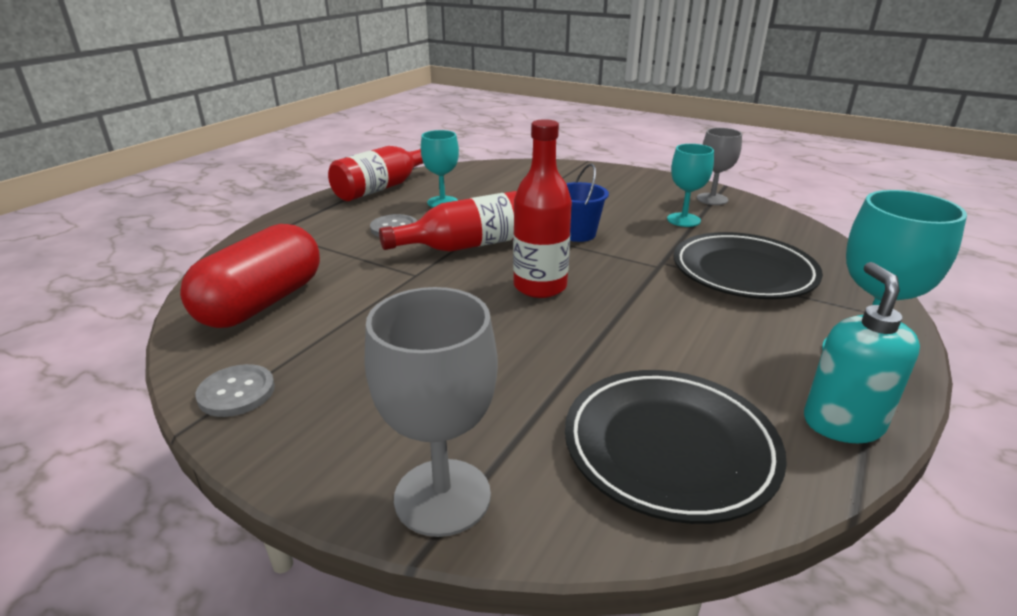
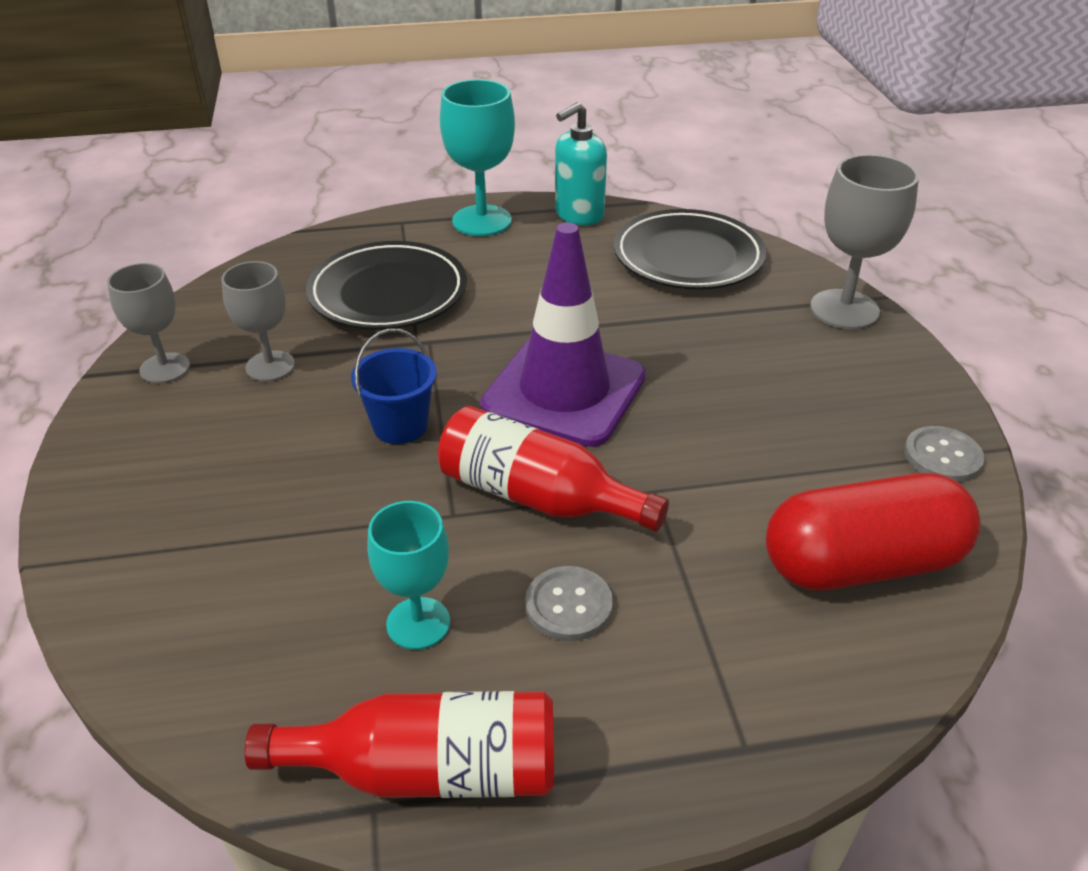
camera: 130 degrees left, 10 degrees up
(540, 286) = (564, 391): red bottle -> purple traffic cone
(683, 220) = (270, 366): turquoise goblet -> grey goblet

_ _ _ _

* _ASSIGNED TASK_:
Return the material as it stands. Leave out the pictures.

* _OUTPUT BELOW_:
camera: 130 degrees left, 10 degrees up
(540, 286) = (564, 391): red bottle -> purple traffic cone
(683, 220) = (270, 366): turquoise goblet -> grey goblet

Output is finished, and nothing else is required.